Materials provided
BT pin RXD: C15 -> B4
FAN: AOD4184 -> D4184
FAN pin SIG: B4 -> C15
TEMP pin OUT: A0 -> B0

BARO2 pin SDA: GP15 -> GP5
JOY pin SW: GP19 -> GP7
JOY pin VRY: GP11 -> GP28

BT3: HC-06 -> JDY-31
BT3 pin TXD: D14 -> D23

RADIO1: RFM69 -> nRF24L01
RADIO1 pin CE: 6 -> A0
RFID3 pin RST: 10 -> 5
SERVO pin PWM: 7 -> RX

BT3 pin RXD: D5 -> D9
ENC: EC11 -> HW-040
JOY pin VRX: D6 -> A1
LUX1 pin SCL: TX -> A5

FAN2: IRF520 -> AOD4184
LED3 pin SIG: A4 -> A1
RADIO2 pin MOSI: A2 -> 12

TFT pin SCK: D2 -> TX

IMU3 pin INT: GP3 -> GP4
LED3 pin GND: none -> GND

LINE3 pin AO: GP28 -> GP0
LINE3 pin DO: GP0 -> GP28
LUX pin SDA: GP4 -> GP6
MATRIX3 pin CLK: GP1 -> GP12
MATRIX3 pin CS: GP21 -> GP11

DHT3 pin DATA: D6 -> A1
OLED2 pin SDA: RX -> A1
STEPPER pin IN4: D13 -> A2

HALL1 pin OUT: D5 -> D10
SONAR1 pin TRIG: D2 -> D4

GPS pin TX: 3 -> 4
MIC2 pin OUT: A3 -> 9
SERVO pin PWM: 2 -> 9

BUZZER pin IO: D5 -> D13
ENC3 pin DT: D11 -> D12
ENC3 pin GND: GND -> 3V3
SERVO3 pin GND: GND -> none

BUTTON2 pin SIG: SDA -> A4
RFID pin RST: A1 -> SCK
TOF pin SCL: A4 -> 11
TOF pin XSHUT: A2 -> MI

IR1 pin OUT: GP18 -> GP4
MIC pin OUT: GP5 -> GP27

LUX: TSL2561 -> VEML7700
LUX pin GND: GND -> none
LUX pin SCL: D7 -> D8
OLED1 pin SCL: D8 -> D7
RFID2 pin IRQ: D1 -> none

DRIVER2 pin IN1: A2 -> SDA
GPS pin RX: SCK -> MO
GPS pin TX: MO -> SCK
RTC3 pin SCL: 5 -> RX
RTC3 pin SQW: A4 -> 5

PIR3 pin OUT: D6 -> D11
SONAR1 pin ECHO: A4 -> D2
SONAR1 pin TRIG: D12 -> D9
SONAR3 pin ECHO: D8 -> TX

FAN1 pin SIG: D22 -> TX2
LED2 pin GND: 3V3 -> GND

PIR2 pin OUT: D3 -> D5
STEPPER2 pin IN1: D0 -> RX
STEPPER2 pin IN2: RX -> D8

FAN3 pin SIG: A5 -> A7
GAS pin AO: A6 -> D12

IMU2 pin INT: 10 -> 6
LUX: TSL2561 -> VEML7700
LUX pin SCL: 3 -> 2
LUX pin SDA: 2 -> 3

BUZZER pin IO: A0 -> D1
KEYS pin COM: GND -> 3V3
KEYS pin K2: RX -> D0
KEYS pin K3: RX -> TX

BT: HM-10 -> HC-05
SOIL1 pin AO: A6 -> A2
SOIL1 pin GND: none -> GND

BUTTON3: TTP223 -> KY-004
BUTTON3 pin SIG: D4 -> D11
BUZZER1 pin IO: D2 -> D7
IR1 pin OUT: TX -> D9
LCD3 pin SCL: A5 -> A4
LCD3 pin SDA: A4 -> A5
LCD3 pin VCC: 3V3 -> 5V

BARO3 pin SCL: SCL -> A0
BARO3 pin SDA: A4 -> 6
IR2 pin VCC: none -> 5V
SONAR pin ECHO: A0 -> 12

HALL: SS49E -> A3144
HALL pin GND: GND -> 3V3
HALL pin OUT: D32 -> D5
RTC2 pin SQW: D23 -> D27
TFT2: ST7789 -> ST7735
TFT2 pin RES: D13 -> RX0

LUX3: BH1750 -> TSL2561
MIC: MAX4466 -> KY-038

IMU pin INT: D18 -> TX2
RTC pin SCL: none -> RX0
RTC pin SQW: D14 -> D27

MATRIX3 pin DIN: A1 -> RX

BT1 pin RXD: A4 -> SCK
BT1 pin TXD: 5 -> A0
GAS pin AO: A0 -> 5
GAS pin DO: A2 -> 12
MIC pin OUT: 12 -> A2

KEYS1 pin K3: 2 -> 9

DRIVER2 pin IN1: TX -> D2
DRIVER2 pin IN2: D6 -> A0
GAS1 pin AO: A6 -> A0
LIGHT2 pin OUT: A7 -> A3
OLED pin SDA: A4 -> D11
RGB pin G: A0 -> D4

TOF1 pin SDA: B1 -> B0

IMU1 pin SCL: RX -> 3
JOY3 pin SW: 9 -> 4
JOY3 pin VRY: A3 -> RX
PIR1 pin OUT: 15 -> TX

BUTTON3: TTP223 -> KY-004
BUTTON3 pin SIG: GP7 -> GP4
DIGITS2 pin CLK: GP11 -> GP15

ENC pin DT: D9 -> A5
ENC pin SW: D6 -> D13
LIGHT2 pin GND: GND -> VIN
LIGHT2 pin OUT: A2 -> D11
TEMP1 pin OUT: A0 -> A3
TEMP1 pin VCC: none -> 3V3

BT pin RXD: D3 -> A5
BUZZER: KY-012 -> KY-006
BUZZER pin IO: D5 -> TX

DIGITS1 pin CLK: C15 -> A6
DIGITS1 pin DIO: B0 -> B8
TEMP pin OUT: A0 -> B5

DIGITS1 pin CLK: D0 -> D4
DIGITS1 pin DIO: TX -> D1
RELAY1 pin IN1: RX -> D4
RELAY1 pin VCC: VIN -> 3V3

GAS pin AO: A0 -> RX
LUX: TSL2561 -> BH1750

Brief
Give back the complete material verbatim.

Answer area
BT pin RXD: C15 -> B4
FAN: AOD4184 -> D4184
FAN pin SIG: B4 -> C15
TEMP pin OUT: A0 -> B0

BARO2 pin SDA: GP15 -> GP5
JOY pin SW: GP19 -> GP7
JOY pin VRY: GP11 -> GP28

BT3: HC-06 -> JDY-31
BT3 pin TXD: D14 -> D23

RADIO1: RFM69 -> nRF24L01
RADIO1 pin CE: 6 -> A0
RFID3 pin RST: 10 -> 5
SERVO pin PWM: 7 -> RX

BT3 pin RXD: D5 -> D9
ENC: EC11 -> HW-040
JOY pin VRX: D6 -> A1
LUX1 pin SCL: TX -> A5

FAN2: IRF520 -> AOD4184
LED3 pin SIG: A4 -> A1
RADIO2 pin MOSI: A2 -> 12

TFT pin SCK: D2 -> TX

IMU3 pin INT: GP3 -> GP4
LED3 pin GND: none -> GND

LINE3 pin AO: GP28 -> GP0
LINE3 pin DO: GP0 -> GP28
LUX pin SDA: GP4 -> GP6
MATRIX3 pin CLK: GP1 -> GP12
MATRIX3 pin CS: GP21 -> GP11

DHT3 pin DATA: D6 -> A1
OLED2 pin SDA: RX -> A1
STEPPER pin IN4: D13 -> A2

HALL1 pin OUT: D5 -> D10
SONAR1 pin TRIG: D2 -> D4

GPS pin TX: 3 -> 4
MIC2 pin OUT: A3 -> 9
SERVO pin PWM: 2 -> 9

BUZZER pin IO: D5 -> D13
ENC3 pin DT: D11 -> D12
ENC3 pin GND: GND -> 3V3
SERVO3 pin GND: GND -> none

BUTTON2 pin SIG: SDA -> A4
RFID pin RST: A1 -> SCK
TOF pin SCL: A4 -> 11
TOF pin XSHUT: A2 -> MI

IR1 pin OUT: GP18 -> GP4
MIC pin OUT: GP5 -> GP27

LUX: TSL2561 -> VEML7700
LUX pin GND: GND -> none
LUX pin SCL: D7 -> D8
OLED1 pin SCL: D8 -> D7
RFID2 pin IRQ: D1 -> none

DRIVER2 pin IN1: A2 -> SDA
GPS pin RX: SCK -> MO
GPS pin TX: MO -> SCK
RTC3 pin SCL: 5 -> RX
RTC3 pin SQW: A4 -> 5

PIR3 pin OUT: D6 -> D11
SONAR1 pin ECHO: A4 -> D2
SONAR1 pin TRIG: D12 -> D9
SONAR3 pin ECHO: D8 -> TX

FAN1 pin SIG: D22 -> TX2
LED2 pin GND: 3V3 -> GND

PIR2 pin OUT: D3 -> D5
STEPPER2 pin IN1: D0 -> RX
STEPPER2 pin IN2: RX -> D8

FAN3 pin SIG: A5 -> A7
GAS pin AO: A6 -> D12

IMU2 pin INT: 10 -> 6
LUX: TSL2561 -> VEML7700
LUX pin SCL: 3 -> 2
LUX pin SDA: 2 -> 3

BUZZER pin IO: A0 -> D1
KEYS pin COM: GND -> 3V3
KEYS pin K2: RX -> D0
KEYS pin K3: RX -> TX

BT: HM-10 -> HC-05
SOIL1 pin AO: A6 -> A2
SOIL1 pin GND: none -> GND

BUTTON3: TTP223 -> KY-004
BUTTON3 pin SIG: D4 -> D11
BUZZER1 pin IO: D2 -> D7
IR1 pin OUT: TX -> D9
LCD3 pin SCL: A5 -> A4
LCD3 pin SDA: A4 -> A5
LCD3 pin VCC: 3V3 -> 5V

BARO3 pin SCL: SCL -> A0
BARO3 pin SDA: A4 -> 6
IR2 pin VCC: none -> 5V
SONAR pin ECHO: A0 -> 12

HALL: SS49E -> A3144
HALL pin GND: GND -> 3V3
HALL pin OUT: D32 -> D5
RTC2 pin SQW: D23 -> D27
TFT2: ST7789 -> ST7735
TFT2 pin RES: D13 -> RX0

LUX3: BH1750 -> TSL2561
MIC: MAX4466 -> KY-038

IMU pin INT: D18 -> TX2
RTC pin SCL: none -> RX0
RTC pin SQW: D14 -> D27

MATRIX3 pin DIN: A1 -> RX

BT1 pin RXD: A4 -> SCK
BT1 pin TXD: 5 -> A0
GAS pin AO: A0 -> 5
GAS pin DO: A2 -> 12
MIC pin OUT: 12 -> A2

KEYS1 pin K3: 2 -> 9

DRIVER2 pin IN1: TX -> D2
DRIVER2 pin IN2: D6 -> A0
GAS1 pin AO: A6 -> A0
LIGHT2 pin OUT: A7 -> A3
OLED pin SDA: A4 -> D11
RGB pin G: A0 -> D4

TOF1 pin SDA: B1 -> B0

IMU1 pin SCL: RX -> 3
JOY3 pin SW: 9 -> 4
JOY3 pin VRY: A3 -> RX
PIR1 pin OUT: 15 -> TX

BUTTON3: TTP223 -> KY-004
BUTTON3 pin SIG: GP7 -> GP4
DIGITS2 pin CLK: GP11 -> GP15

ENC pin DT: D9 -> A5
ENC pin SW: D6 -> D13
LIGHT2 pin GND: GND -> VIN
LIGHT2 pin OUT: A2 -> D11
TEMP1 pin OUT: A0 -> A3
TEMP1 pin VCC: none -> 3V3

BT pin RXD: D3 -> A5
BUZZER: KY-012 -> KY-006
BUZZER pin IO: D5 -> TX

DIGITS1 pin CLK: C15 -> A6
DIGITS1 pin DIO: B0 -> B8
TEMP pin OUT: A0 -> B5

DIGITS1 pin CLK: D0 -> D4
DIGITS1 pin DIO: TX -> D1
RELAY1 pin IN1: RX -> D4
RELAY1 pin VCC: VIN -> 3V3

GAS pin AO: A0 -> RX
LUX: TSL2561 -> BH1750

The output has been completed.